Return each line below that contains the word "fabric", copying every such line in full.

━━━━━━━━━━━━━━━━━━━━━━━━━━━━━━

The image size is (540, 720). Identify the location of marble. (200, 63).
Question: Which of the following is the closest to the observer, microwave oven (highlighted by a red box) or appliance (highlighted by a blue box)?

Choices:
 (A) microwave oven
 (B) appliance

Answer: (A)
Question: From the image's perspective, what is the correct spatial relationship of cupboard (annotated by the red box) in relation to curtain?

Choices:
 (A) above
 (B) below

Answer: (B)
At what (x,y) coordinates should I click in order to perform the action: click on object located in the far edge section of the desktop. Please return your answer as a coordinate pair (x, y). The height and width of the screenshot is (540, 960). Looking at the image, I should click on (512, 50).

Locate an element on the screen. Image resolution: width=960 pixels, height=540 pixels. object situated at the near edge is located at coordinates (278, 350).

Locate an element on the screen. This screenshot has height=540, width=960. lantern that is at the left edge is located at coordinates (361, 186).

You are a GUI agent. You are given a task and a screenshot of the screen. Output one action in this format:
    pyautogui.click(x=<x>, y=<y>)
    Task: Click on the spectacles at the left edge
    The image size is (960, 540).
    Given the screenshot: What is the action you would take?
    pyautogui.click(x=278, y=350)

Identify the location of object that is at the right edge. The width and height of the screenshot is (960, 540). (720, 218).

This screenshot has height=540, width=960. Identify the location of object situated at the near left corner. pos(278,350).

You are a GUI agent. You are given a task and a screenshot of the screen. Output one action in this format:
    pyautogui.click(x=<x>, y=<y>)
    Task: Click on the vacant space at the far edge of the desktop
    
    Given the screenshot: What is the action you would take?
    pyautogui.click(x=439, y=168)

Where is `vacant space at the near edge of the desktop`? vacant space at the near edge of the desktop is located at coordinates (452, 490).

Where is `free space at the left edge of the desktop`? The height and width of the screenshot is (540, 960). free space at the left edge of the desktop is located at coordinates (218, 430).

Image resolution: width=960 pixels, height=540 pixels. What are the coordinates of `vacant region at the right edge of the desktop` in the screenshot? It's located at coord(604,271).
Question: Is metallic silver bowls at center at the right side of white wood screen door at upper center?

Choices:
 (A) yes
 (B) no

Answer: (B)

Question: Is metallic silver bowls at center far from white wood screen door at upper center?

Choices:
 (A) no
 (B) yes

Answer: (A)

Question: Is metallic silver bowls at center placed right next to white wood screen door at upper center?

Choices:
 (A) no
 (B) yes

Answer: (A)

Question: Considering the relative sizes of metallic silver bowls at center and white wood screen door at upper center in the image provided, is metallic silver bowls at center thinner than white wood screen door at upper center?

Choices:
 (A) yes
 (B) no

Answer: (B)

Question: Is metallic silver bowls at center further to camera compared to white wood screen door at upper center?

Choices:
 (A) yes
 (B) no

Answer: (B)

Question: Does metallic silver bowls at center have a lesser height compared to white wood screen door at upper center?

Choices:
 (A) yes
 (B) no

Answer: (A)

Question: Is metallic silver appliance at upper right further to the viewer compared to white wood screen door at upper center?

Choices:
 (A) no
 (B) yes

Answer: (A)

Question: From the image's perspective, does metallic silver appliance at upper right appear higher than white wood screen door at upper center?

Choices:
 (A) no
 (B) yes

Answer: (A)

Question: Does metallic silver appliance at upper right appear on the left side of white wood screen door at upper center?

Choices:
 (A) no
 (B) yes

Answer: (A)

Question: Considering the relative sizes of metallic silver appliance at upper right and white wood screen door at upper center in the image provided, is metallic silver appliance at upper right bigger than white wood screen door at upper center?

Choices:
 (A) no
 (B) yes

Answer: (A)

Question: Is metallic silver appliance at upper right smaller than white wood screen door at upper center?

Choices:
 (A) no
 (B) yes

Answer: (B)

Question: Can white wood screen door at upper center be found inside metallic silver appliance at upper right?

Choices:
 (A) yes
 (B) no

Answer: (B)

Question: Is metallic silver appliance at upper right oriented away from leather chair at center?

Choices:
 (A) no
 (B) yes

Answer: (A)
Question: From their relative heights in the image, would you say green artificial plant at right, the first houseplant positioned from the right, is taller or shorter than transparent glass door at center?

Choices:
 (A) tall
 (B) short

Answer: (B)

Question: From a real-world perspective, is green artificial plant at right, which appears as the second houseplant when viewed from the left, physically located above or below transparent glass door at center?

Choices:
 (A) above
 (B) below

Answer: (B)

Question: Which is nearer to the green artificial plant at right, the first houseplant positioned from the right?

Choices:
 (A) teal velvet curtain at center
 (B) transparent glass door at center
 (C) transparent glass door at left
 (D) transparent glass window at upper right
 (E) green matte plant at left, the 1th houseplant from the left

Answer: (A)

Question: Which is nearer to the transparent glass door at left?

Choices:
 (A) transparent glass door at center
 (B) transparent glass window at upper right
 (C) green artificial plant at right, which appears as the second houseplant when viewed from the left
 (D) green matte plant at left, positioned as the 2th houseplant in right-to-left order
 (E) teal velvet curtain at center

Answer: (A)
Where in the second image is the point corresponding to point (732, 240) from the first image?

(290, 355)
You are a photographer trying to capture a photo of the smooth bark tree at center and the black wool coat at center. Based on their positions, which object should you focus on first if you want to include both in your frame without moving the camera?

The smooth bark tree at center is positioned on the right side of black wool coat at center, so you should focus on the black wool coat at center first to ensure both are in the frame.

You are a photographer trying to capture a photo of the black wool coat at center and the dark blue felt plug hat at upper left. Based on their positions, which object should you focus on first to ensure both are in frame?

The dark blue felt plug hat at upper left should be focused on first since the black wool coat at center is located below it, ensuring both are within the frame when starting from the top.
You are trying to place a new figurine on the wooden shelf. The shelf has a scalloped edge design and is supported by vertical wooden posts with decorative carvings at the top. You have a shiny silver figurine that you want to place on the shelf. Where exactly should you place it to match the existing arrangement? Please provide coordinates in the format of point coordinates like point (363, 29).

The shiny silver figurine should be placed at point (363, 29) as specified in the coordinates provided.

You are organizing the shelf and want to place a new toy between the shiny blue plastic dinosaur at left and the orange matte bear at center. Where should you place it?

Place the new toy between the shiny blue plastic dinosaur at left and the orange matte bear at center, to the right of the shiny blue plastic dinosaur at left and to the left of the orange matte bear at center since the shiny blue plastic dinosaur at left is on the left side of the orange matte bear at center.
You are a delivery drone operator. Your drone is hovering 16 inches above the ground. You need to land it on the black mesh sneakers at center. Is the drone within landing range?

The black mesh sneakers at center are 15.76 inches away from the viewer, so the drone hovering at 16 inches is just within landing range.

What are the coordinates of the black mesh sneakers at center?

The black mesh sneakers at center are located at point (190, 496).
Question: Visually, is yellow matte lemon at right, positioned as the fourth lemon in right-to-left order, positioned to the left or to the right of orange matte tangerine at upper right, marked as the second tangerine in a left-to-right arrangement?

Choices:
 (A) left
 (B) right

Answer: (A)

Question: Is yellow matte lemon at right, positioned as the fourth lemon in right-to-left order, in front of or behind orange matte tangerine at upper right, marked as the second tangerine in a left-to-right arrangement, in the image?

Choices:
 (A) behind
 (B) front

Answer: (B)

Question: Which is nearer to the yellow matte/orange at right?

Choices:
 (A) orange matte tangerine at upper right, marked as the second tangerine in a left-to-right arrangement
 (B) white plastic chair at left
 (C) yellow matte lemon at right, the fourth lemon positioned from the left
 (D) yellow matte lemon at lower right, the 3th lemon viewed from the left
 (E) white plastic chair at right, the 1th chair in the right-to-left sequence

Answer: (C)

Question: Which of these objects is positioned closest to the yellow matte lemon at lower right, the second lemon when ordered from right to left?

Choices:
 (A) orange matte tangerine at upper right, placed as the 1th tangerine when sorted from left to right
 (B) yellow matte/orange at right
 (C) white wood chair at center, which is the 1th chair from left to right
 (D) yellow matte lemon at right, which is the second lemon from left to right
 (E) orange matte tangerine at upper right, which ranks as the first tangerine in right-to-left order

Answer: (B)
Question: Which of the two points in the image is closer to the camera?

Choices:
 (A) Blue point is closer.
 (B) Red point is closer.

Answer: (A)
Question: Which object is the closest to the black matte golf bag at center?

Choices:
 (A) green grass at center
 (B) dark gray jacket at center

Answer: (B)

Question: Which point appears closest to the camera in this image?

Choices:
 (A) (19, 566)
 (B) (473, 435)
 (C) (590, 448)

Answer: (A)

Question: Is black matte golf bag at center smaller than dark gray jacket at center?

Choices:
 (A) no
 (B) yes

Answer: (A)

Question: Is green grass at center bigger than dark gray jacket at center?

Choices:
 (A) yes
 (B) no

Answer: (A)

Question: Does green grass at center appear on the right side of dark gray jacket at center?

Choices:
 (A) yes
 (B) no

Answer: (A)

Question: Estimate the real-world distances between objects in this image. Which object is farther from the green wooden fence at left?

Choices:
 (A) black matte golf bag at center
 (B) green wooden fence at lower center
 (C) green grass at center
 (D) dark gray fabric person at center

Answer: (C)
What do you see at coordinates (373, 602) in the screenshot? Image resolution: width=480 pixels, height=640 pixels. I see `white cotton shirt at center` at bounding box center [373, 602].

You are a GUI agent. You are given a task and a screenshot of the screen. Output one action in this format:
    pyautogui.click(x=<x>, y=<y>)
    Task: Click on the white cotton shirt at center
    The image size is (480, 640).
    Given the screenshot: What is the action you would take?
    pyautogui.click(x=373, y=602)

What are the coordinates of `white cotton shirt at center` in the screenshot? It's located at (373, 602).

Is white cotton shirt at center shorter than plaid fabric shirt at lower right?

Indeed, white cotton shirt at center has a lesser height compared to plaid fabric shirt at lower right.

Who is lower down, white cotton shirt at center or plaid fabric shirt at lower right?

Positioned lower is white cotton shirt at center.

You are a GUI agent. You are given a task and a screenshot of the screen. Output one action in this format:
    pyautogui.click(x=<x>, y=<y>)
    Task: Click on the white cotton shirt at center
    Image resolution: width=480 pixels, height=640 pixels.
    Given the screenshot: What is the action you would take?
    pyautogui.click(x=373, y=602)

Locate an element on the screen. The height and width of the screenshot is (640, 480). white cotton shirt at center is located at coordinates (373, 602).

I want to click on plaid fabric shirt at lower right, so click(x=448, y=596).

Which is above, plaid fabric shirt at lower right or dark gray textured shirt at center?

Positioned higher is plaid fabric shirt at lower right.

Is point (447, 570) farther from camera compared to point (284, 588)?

━━━━━━━━━━━━━━━━━━━━━━━━━━━━━━

▸ ANSWER TO THE PROBLEM:
 (D) dark gray fabric person at center
Is white cotton shirt at center shorter than plaid fabric shirt at lower right?
Indeed, white cotton shirt at center has a lesser height compared to plaid fabric shirt at lower right.
Who is lower down, white cotton shirt at center or plaid fabric shirt at lower right?
I want to click on plaid fabric shirt at lower right, so click(x=448, y=596).
Which is above, plaid fabric shirt at lower right or dark gray textured shirt at center?
Positioned higher is plaid fabric shirt at lower right.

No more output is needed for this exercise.